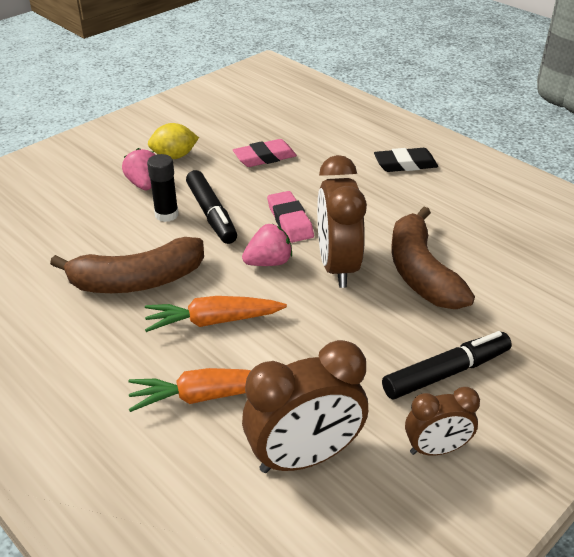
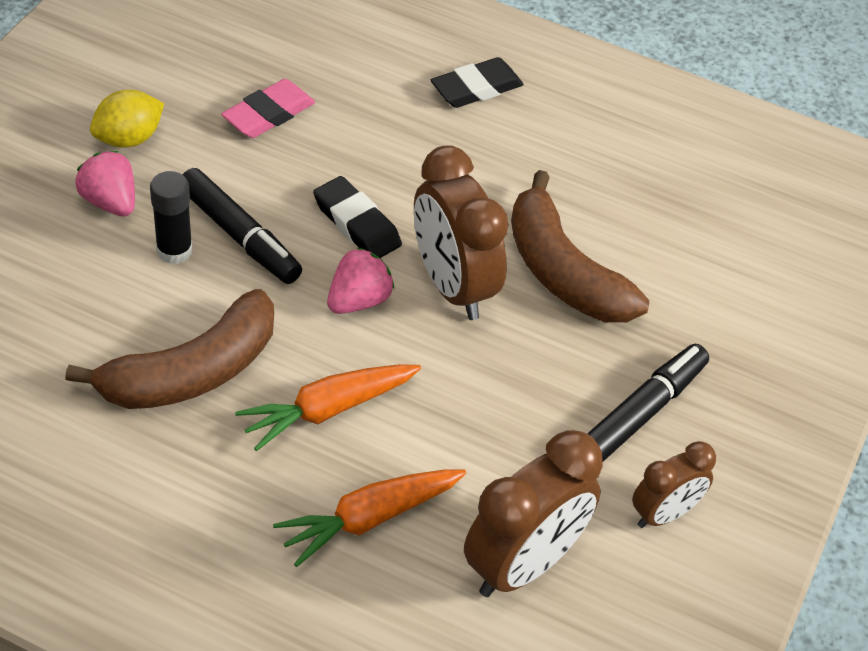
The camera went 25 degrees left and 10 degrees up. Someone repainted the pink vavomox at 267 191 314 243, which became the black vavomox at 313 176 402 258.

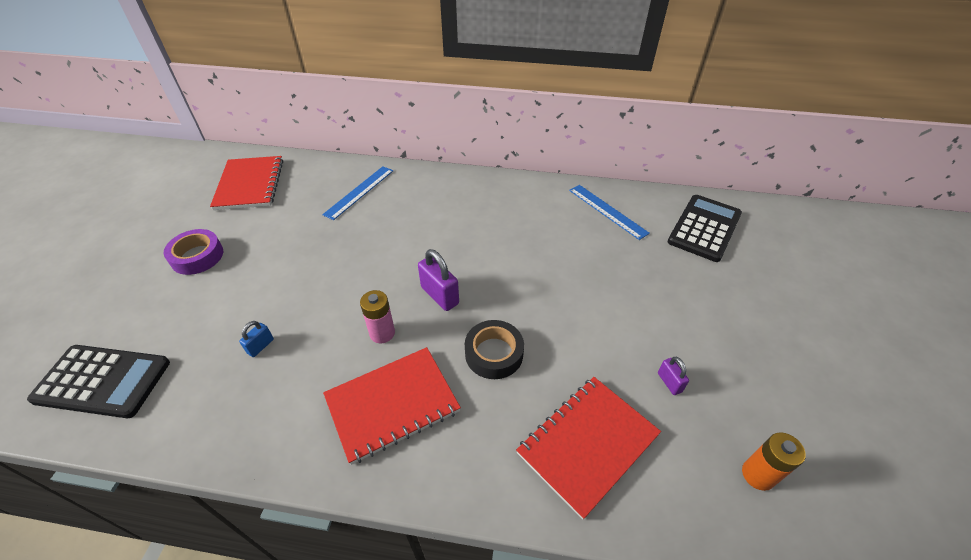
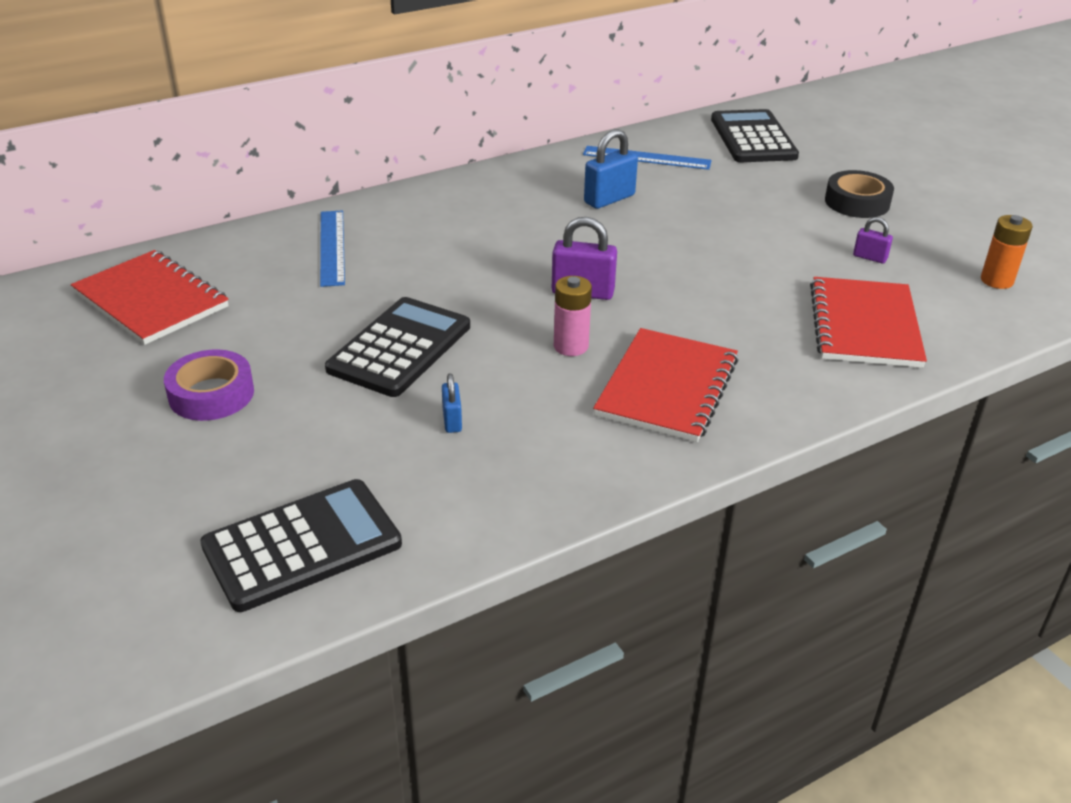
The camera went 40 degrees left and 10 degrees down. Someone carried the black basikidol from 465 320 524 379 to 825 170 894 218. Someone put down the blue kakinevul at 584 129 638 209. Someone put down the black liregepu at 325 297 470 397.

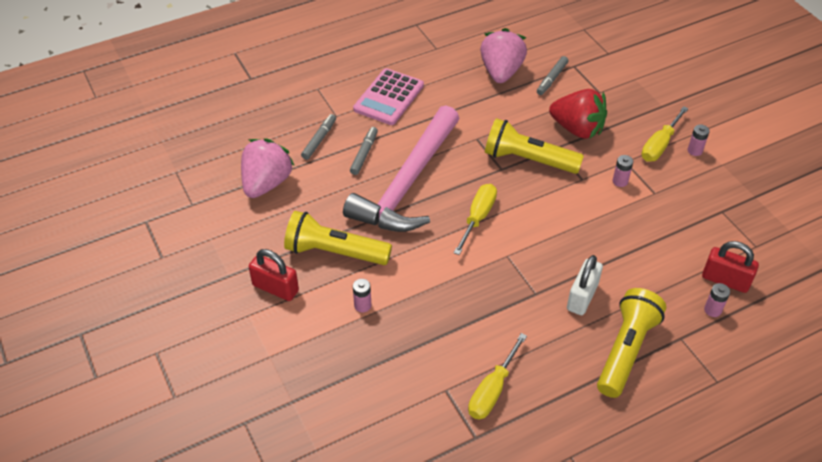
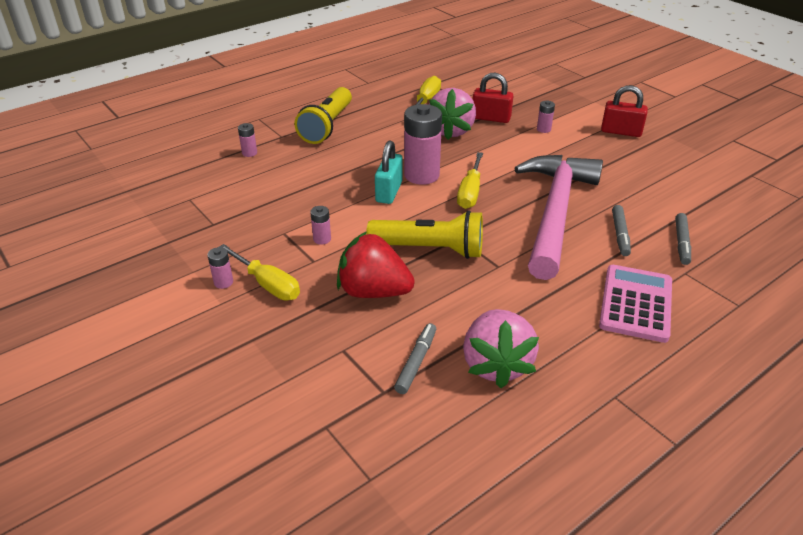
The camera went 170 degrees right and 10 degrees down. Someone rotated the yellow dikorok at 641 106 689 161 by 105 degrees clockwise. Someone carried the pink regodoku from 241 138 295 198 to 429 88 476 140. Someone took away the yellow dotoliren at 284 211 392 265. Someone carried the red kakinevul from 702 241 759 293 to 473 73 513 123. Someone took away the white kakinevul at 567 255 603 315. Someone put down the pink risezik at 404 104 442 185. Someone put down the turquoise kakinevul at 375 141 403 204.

■ EXERCISE OBJECTIVE:
Recopy the whole listing above precisely, excluding images.

■ YOUR RESPONSE:
The camera went 25 degrees left and 10 degrees up. Someone repainted the pink vavomox at 267 191 314 243, which became the black vavomox at 313 176 402 258.

The camera went 40 degrees left and 10 degrees down. Someone carried the black basikidol from 465 320 524 379 to 825 170 894 218. Someone put down the blue kakinevul at 584 129 638 209. Someone put down the black liregepu at 325 297 470 397.

The camera went 170 degrees right and 10 degrees down. Someone rotated the yellow dikorok at 641 106 689 161 by 105 degrees clockwise. Someone carried the pink regodoku from 241 138 295 198 to 429 88 476 140. Someone took away the yellow dotoliren at 284 211 392 265. Someone carried the red kakinevul from 702 241 759 293 to 473 73 513 123. Someone took away the white kakinevul at 567 255 603 315. Someone put down the pink risezik at 404 104 442 185. Someone put down the turquoise kakinevul at 375 141 403 204.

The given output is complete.